#### Problem to solve
Please pull out every line below that contains the string "kern" and copy each one in full.

#### Record excerpts
================

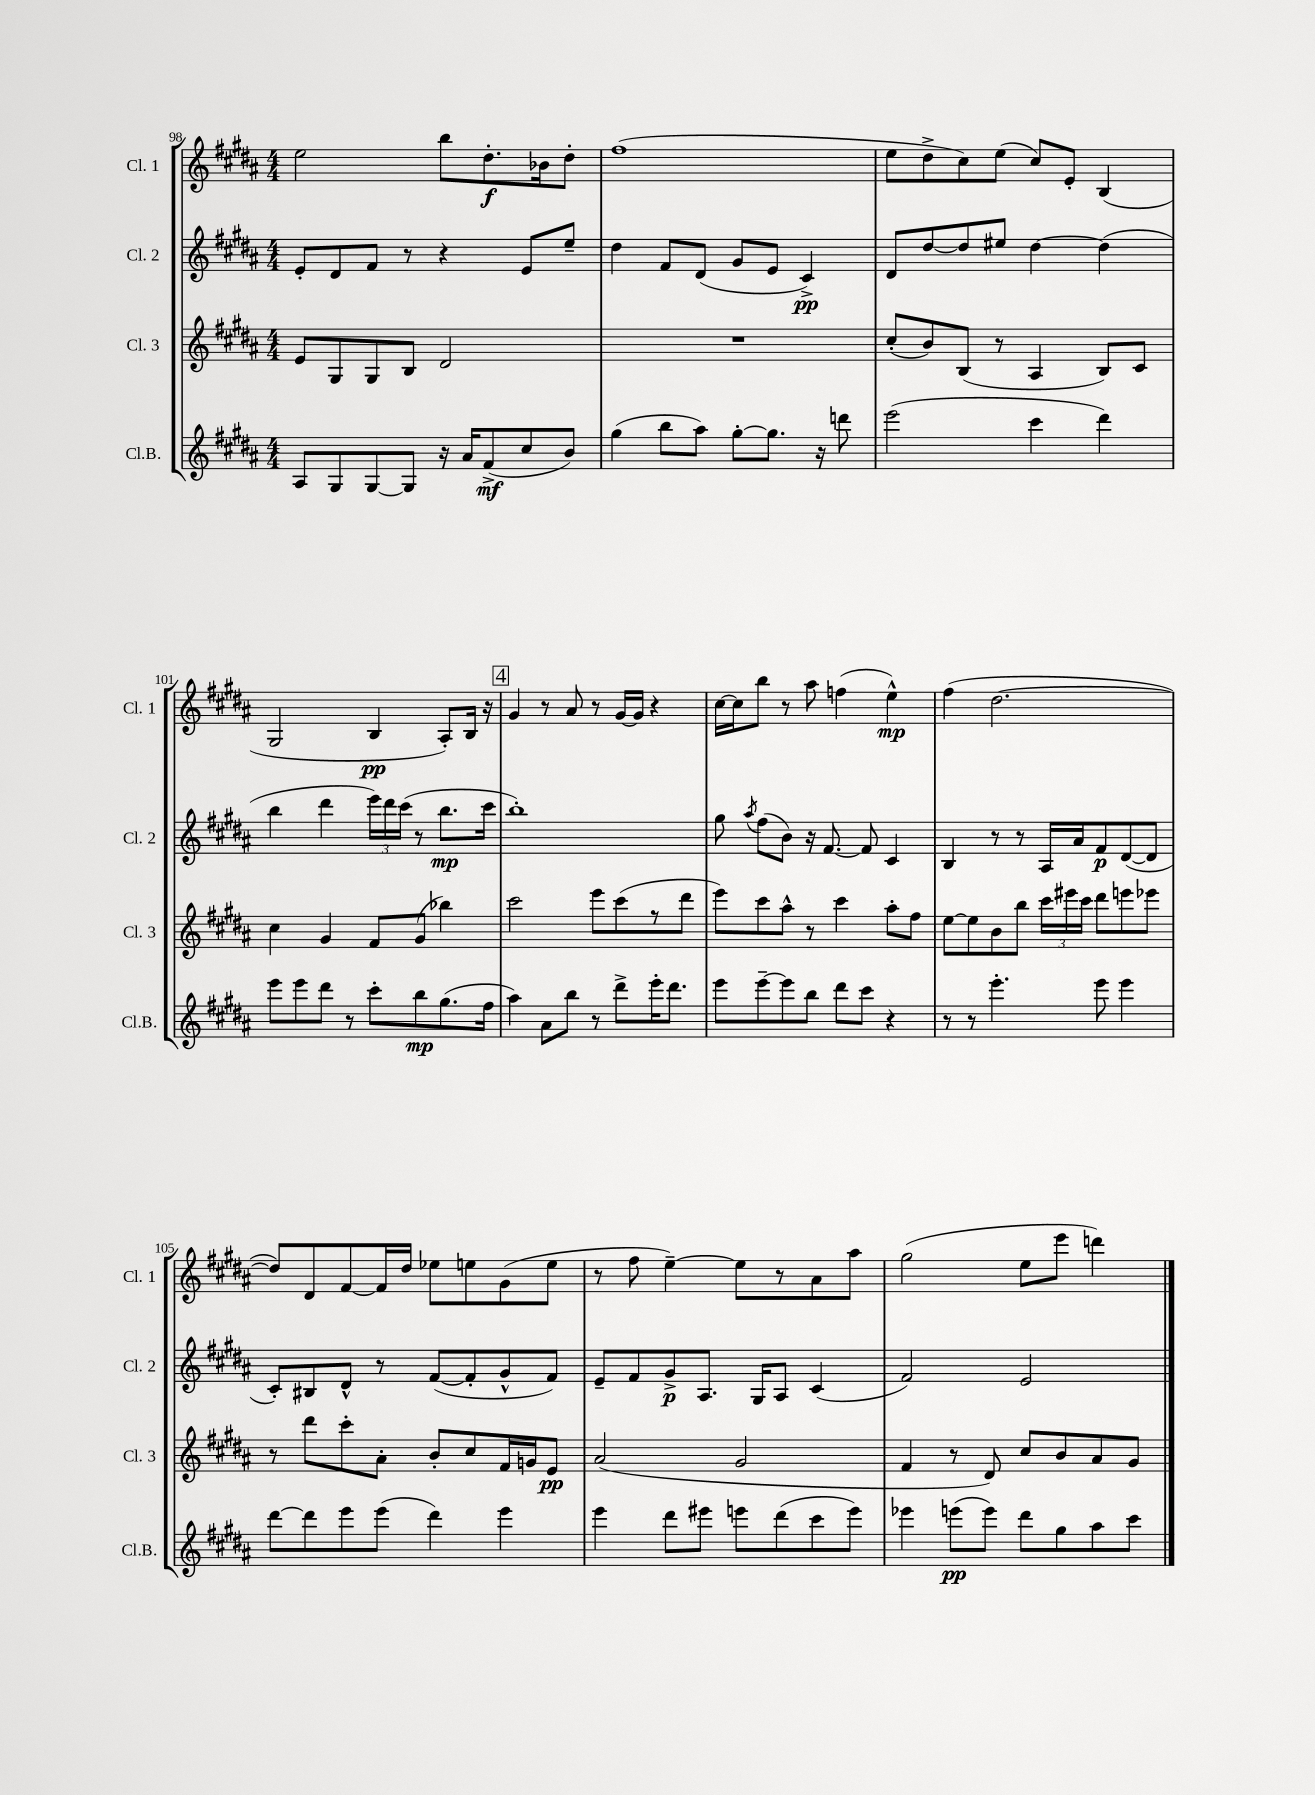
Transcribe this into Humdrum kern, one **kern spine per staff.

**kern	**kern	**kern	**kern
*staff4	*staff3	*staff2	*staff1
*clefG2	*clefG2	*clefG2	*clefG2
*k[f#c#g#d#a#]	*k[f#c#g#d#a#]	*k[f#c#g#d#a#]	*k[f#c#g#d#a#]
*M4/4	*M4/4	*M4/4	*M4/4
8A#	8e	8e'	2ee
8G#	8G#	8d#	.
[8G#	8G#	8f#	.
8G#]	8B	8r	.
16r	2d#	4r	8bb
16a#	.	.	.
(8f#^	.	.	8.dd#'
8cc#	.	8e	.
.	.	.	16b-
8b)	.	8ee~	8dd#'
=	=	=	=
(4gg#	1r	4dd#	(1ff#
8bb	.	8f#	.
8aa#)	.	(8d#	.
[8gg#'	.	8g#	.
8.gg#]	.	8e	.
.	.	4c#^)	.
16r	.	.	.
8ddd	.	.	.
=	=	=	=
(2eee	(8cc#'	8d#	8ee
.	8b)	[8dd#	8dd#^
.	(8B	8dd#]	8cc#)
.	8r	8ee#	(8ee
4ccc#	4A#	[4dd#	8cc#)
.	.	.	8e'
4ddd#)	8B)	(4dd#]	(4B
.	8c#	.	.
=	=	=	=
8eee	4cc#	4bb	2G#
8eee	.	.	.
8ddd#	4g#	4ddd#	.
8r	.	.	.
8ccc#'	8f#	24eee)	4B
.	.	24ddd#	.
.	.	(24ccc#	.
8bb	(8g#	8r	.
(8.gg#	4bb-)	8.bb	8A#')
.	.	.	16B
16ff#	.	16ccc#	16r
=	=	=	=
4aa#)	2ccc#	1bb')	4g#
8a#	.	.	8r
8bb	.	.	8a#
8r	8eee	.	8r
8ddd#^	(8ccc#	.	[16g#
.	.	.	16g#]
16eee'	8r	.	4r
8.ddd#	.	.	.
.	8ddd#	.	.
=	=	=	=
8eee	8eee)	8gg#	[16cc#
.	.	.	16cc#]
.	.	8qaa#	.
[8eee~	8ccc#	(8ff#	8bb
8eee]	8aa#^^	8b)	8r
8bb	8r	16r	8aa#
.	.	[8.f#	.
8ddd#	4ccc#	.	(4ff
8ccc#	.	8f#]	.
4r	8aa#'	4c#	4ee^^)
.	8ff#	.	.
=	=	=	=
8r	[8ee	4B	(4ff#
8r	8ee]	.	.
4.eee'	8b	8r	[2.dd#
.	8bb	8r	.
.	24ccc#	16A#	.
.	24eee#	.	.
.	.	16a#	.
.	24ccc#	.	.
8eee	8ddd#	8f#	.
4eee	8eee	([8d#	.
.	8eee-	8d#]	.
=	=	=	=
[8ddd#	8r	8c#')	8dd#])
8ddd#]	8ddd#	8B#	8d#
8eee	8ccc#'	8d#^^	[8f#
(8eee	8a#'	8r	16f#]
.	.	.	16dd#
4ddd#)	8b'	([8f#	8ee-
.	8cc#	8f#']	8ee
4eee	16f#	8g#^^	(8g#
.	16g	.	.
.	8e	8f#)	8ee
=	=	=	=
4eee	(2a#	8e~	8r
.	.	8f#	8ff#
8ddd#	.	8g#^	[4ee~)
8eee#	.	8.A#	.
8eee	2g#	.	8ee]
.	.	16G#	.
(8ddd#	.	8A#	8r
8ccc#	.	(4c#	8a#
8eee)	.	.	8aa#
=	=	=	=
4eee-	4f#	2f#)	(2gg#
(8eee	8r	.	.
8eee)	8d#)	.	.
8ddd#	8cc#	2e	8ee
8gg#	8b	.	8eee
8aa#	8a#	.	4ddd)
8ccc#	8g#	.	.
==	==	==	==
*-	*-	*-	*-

================

#### Completed task
Transcribe this into Humdrum kern, one **kern spine per staff.
**kern	**kern	**kern	**kern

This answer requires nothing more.